■ PROVIDED DATA
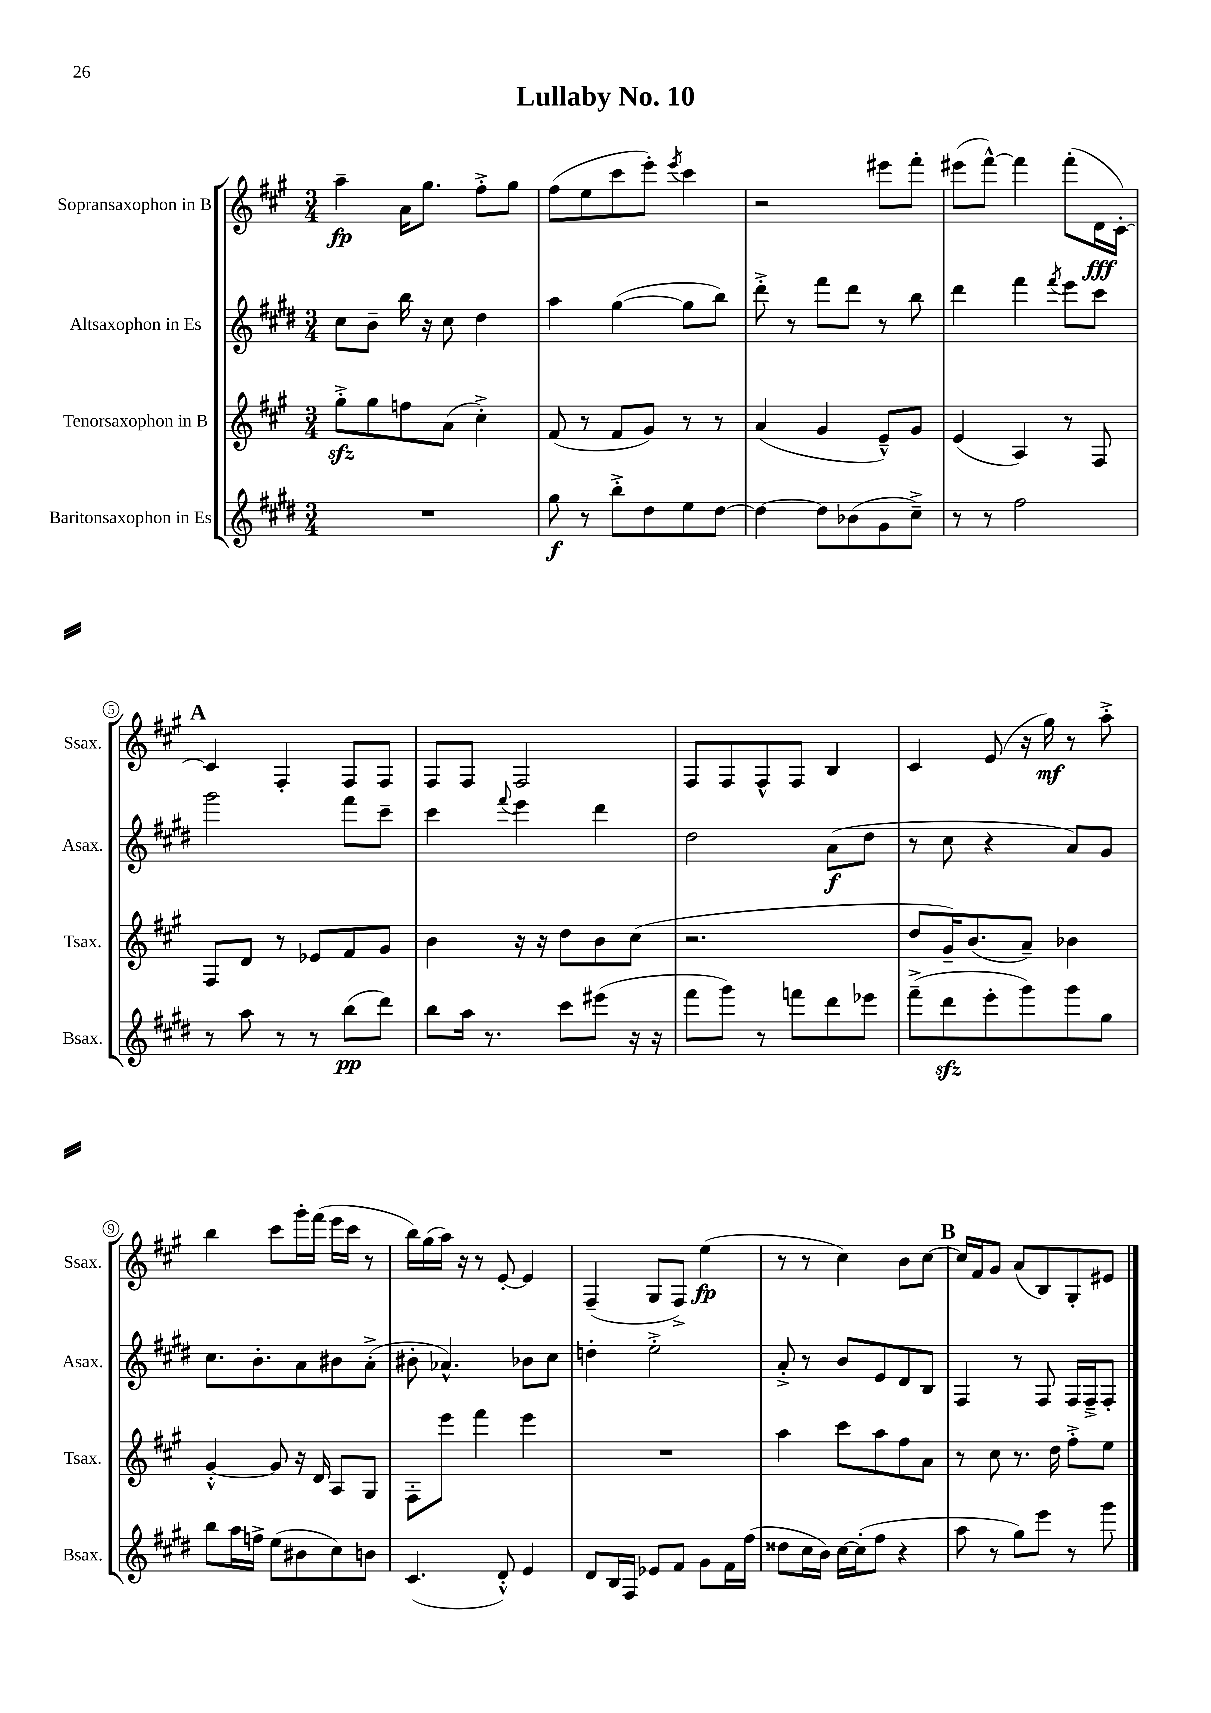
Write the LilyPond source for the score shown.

\header { title = "Lullaby No. 10" }
<<
\new StaffGroup <<
\new Staff = "s0" \with { instrumentName = "Sopransaxophon in B" shortInstrumentName = "Ssax." } {
    \clef treble \key a \major \numericTimeSignature \time 3/4
    a''4--\fp a'16 gis''8. fis''8-.-> gis''8 |
    fis''8( e''8 cis'''8 e'''8-.) \acciaccatura { e'''8 } cis'''4 |
    r2 eis'''8 fis'''8-. |
    eis'''8( fis'''8~-^) fis'''4 fis'''8-.( d'16\fff cis'16~-.) |
    \mark \markup { \bold "A" } cis'4 fis4-. fis8 fis8 |
    fis8 fis8 fis2 |
    fis8 fis8 fis8-^ fis8 b4 |
    cis'4 e'8( r16 gis''16\mf) r8 a''8-.-> |
    b''4 cis'''8 gis'''16-. fis'''16( e'''16 cis'''16 r8 |
    b''16) gis''16( a''16) r16 r8 e'8~-. e'4 |
    fis4--( gis8 fis8->) e''4\fp( |
    r8 r8 cis''4) b'8 cis''8~ |
    \mark \markup { \bold "B" } cis''16 fis'16 gis'8 a'8( b8) gis8-. eis'8 \bar "|." |
}
\new Staff = "s1" \with { instrumentName = "Altsaxophon in Es" shortInstrumentName = "Asax." } {
    \clef treble \key e \major \numericTimeSignature \time 3/4
    cis''8 b'8-- b''16 r16 cis''8 dis''4 |
    a''4 gis''4~( gis''8 b''8) |
    dis'''8-.-> r8 fis'''8 dis'''8 r8 b''8 |
    dis'''4 fis'''4 \acciaccatura { fis'''8 } e'''8 cis'''8 |
    \mark \markup { \bold "A" } gis'''2 fis'''8 cis'''8-- |
    cis'''4 \appoggiatura { fis'''8 } e'''4 dis'''4 |
    dis''2 a'8\f( dis''8 |
    r8 cis''8 r4 a'8) gis'8 |
    cis''8. b'8.-. a'8 bis'8 a'8-.->( |
    bis'8-. aes'4.-^) bes'8 cis''8 |
    d''4-. e''2-.-> |
    a'8-.-> r8 b'8 e'8 dis'8 b8 |
    \mark \markup { \bold "B" } fis4 r8 fis8 fis16 fis16---> fis8-. \bar "|." |
}
\new Staff = "s2" \with { instrumentName = "Tenorsaxophon in B" shortInstrumentName = "Tsax." } {
    \clef treble \key a \major \numericTimeSignature \time 3/4
    gis''8-.->\sfz gis''8 f''8 a'8( cis''4-.->) |
    fis'8( r8 fis'8 gis'8) r8 r8 |
    a'4( gis'4 e'8---^) gis'8 |
    e'4( a4) r8 fis8 |
    \mark \markup { \bold "A" } fis8 d'8 r8 ees'8 fis'8 gis'8 |
    b'4 r16 r16 d''8 b'8 cis''8( |
    r2. |
    d''8 gis'16--) b'8.( a'8--) bes'4 |
    gis'4~-.-^ gis'8 r16 d'16 a8 gis8 |
    fis8-. e'''8 fis'''4 e'''4 |
    R2. |
    a''4 cis'''8 a''8 fis''8 a'8 |
    \mark \markup { \bold "B" } r8 cis''8 r8. d''16 fis''8-.-> e''8 \bar "|." |
}
\new Staff = "s3" \with { instrumentName = "Baritonsaxophon in Es" shortInstrumentName = "Bsax." } {
    \clef treble \key e \major \numericTimeSignature \time 3/4
    R2. |
    gis''8\f r8 b''8-.-> dis''8 e''8 dis''8~ |
    dis''4~ dis''8 bes'8( gis'8 cis''8--->) |
    r8 r8 fis''2 |
    \mark \markup { \bold "A" } r8 a''8 r8 r8 b''8\pp( dis'''8) |
    b''8 a''16 r8. cis'''8 eis'''8( r16 r16 |
    fis'''8 gis'''8) r8 f'''8 dis'''8 ees'''8 |
    fis'''8--->( dis'''8\sfz e'''8-. gis'''8) gis'''8 gis''8 |
    b''8 a''16 f''16-> e''8( bis'8 cis''8) b'8 |
    cis'4.( dis'8-.-^) e'4 |
    dis'8 b16 fis16 ees'8 fis'8 gis'8 fis'16 fis''16( |
    disis''8 cis''16 b'16) cis''16~ cis''16-.( fis''8 r4 |
    \mark \markup { \bold "B" } a''8 r8 gis''8) e'''8 r8 gis'''8 \bar "|." |
}
>>
>>
\layout { \context { \Score \override BarNumber.stencil = #(make-stencil-circler 0.1 0.3 ly:text-interface::print) } }
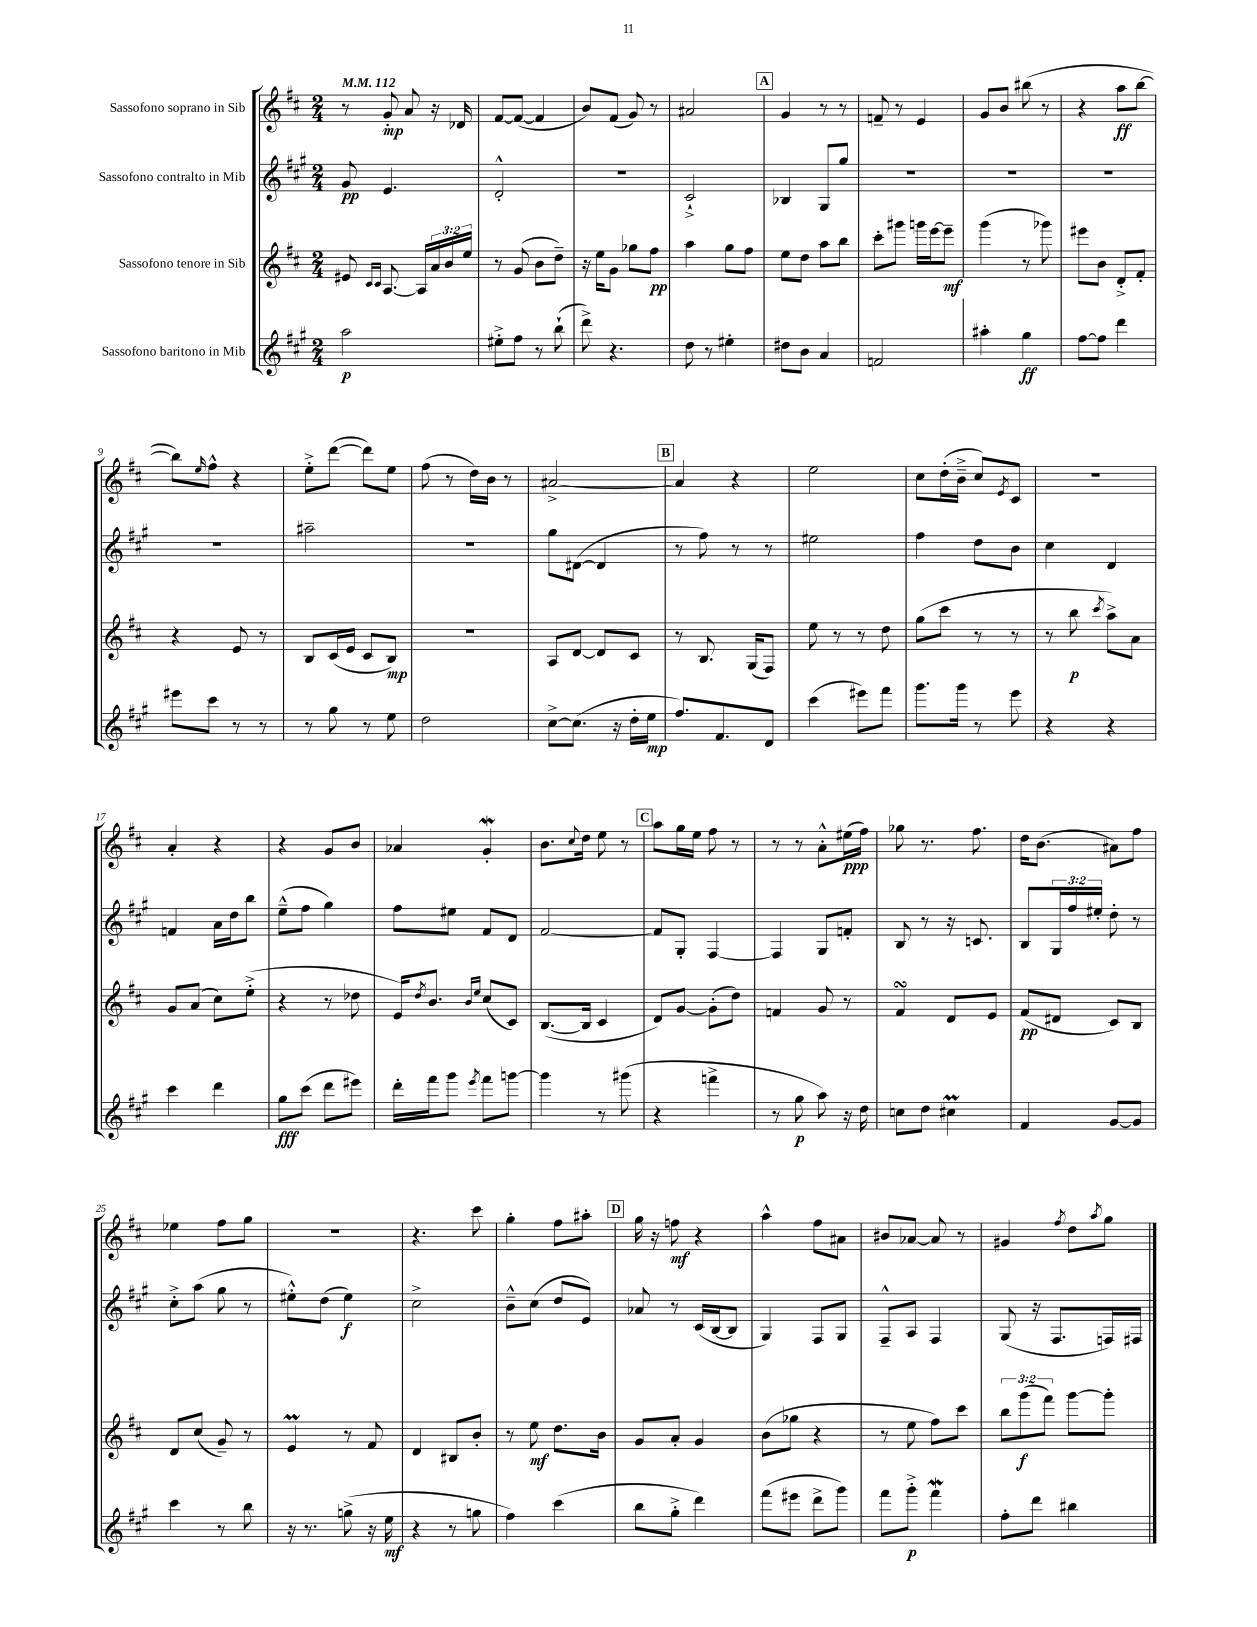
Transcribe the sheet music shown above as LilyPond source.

<<
\new StaffGroup <<
\new Staff = "s0" \with { instrumentName = "Sassofono soprano in Sib" } {
    \clef treble \key d \major \numericTimeSignature \time 2/4 \tempo 4 = 112
    r8 g'8-.\mp a'8 r16 des'16 |
    fis'8~ fis'8~( fis'4 |
    b'8) fis'8( g'8) r8 |
    ais'2 |
    \mark \markup { \box "A" } g'4 r8 r8 |
    f'8-- r8 e'4 |
    g'8 b'8 bis''8( r8 |
    r4 a''8\ff b''8~ |
    b''8) \grace { e''16 } fis''8-^ r4 |
    e''8-.-> d'''8~( d'''8) e''8 |
    fis''8( r8 d''16) b'16 r8 |
    ais'2~-> |
    \mark \markup { \box "B" } ais'4 r4 |
    e''2 |
    cis''8 d''16-.( b'16---> cis''8) \acciaccatura { e'8 } cis'8 |
    R2 |
    a'4-. r4 |
    r4 g'8 b'8 |
    aes'4 g'4-.\mordent |
    b'8. \appoggiatura { cis''8 } d''16 e''8 r8 |
    \mark \markup { \box "C" } a''8 g''16 e''16 fis''8 r8 |
    r8 r8 a'8-.-^ eis''16\ppp( fis''16) |
    ges''8 r8. fis''8. |
    d''16 b'8.( ais'8) fis''8 |
    ees''4 fis''8 g''8 |
    R2 |
    r4. cis'''8 |
    g''4-. fis''8 ais''8-. |
    \mark \markup { \box "D" } g''16 r16 f''8\mf r4 |
    a''4-^ fis''8 ais'8 |
    bis'8 aes'8~ aes'8 r8 |
    gis'4 \acciaccatura { fis''8 } d''8 \acciaccatura { a''8 } g''8 \bar "|." |
}
\new Staff = "s1" \with { instrumentName = "Sassofono contralto in Mib" } {
    \clef treble \key a \major \numericTimeSignature \time 2/4 \override Staff.TupletNumber.text = #tuplet-number::calc-fraction-text
    gis'8\pp e'4. |
    d'2-.-^ |
    r2 |
    cis'2-!-> |
    \mark \markup { \box "A" } bes4 gis8 gis''8 |
    R2 |
    R2 |
    R2 |
    R2 |
    ais''2-- |
    R2 |
    gis''8 dis'8~( dis'4 |
    \mark \markup { \box "B" } r8 fis''8) r8 r8 |
    eis''2 |
    fis''4 d''8 b'8 |
    cis''4 d'4 |
    f'4 a'16 d''16 b''8 |
    e''8---^( fis''8 gis''4) |
    fis''8 eis''8 fis'8 d'8 |
    fis'2~ |
    \mark \markup { \box "C" } fis'8 gis8-. fis4~ |
    fis4 gis8 f'8-. |
    b8 r8 r16 c'8. |
    b8 \tuplet 3/2 { gis16 fis''16 eis''16-. } d''8-. r8 |
    cis''8-.-> a''8( gis''8 r8 |
    eis''8-.-^) d''8( eis''4\f) |
    cis''2-> |
    b'8---^ cis''8( d''8 e'8) |
    \mark \markup { \box "D" } aes'8 r8 cis'16( b16~ b8 |
    gis4) fis8 gis8 |
    fis8---^ a8 fis4 |
    gis8( r16 fis8. f16) fis16 \bar "|." |
}
\new Staff = "s2" \with { instrumentName = "Sassofono tenore in Sib" } {
    \clef treble \key d \major \numericTimeSignature \time 2/4 \override Staff.TupletNumber.text = #tuplet-number::calc-fraction-text
    eis'8 \grace { cis'16 cis'16 } a8.~ a16 \tuplet 3/2 { a'16 b'16 e''16 } |
    r8 g'8( b'8 d''8--) |
    r16 e''16 g'8 ges''8 fis''8\pp |
    a''4 g''8 fis''8 |
    \mark \markup { \box "A" } e''8 d''8 a''8 b''8 |
    cis'''8-. gis'''8 g'''16 e'''16~ e'''8--\mf |
    g'''4( r8 ges'''8) |
    eis'''8 b'8 d'8-.-> fis'8-. |
    r4 e'8 r8 |
    b8 cis'16( e'16 cis'8 b8\mp) |
    R2 |
    a8 d'8~ d'8 cis'8 |
    \mark \markup { \box "B" } r8 b8. g16( fis8) |
    e''8 r8 r8 d''8 |
    g''8( cis'''8 r8 r8 |
    r8 b''8\p \acciaccatura { cis'''8 } a''8->) a'8 |
    g'8 a'8( cis''8) e''8-.->( |
    r4 r8 des''8 |
    e'16) \acciaccatura { d''8 } b'8. \grace { b'16 e''16 } cis''8( cis'8) |
    b8.~( b16 cis'4 |
    \mark \markup { \box "C" } d'8) g'8~ g'8-.( d''8) |
    f'4 g'8 r8 |
    fis'4\turn d'8 e'8 |
    fis'8\pp( dis'8 cis'8) b8 |
    d'8 cis''8( g'8--) r8 |
    e'4\prall r8 fis'8 |
    d'4 bis8 b'8-. |
    r8 e''8\mf d''8. b'16 |
    \mark \markup { \box "D" } g'8 a'8-. g'4 |
    b'8( ges''8 r4 |
    r8 e''8 fis''8) cis'''8 |
    \tuplet 3/2 { b''8 g'''8\f( fis'''8) } g'''8~ g'''8-. \bar "|." |
}
\new Staff = "s3" \with { instrumentName = "Sassofono baritono in Mib" } {
    \clef treble \key a \major \numericTimeSignature \time 2/4
    a''2\p |
    eis''8-.-> fis''8 r8 b''8-!( |
    d'''8->) r4. |
    d''8 r8 eis''4-. |
    \mark \markup { \box "A" } dis''8 b'8 a'4 |
    f'2 |
    ais''4-. gis''4\ff |
    fis''8~ fis''8 d'''4 |
    eis'''8 cis'''8 r8 r8 |
    r8 gis''8 r8 e''8 |
    d''2 |
    cis''8~-> cis''8.( r16 d''16-. e''16\mp |
    \mark \markup { \box "B" } fis''8.) fis'8. d'8 |
    cis'''4( eis'''8) fis'''8 |
    gis'''8. gis'''16 r8 e'''8 |
    r4 r4 |
    cis'''4 d'''4 |
    gis''8\fff cis'''8( d'''8 eis'''8) |
    d'''16-. fis'''16 gis'''8 \acciaccatura { e'''8 } fis'''8 g'''8~ |
    g'''4 r8 gis'''8( |
    \mark \markup { \box "C" } r4 f'''4-> |
    r8 gis''8\p a''8) r16 d''16 |
    c''8 d''8 cis''4\prall |
    fis'4 gis'8~ gis'8 |
    cis'''4 r8 b''8 |
    r16 r8. g''8->( r16 e''16\mf |
    r4 r8 g''8 |
    fis''4) cis'''4( |
    \mark \markup { \box "D" } b''8 gis''8-.-> d'''4) |
    fis'''8( eis'''8 d'''8-> gis'''8) |
    fis'''8 gis'''8-.->\p fis'''4\mordent |
    fis''8-. d'''8 bis''4 \bar "|." |
}
>>
>>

■ WORK INSTRUCTIONS
Count the lines in the records above that contain the string "source". Give only the number.

■ OUTPUT OF THE EXERCISE
2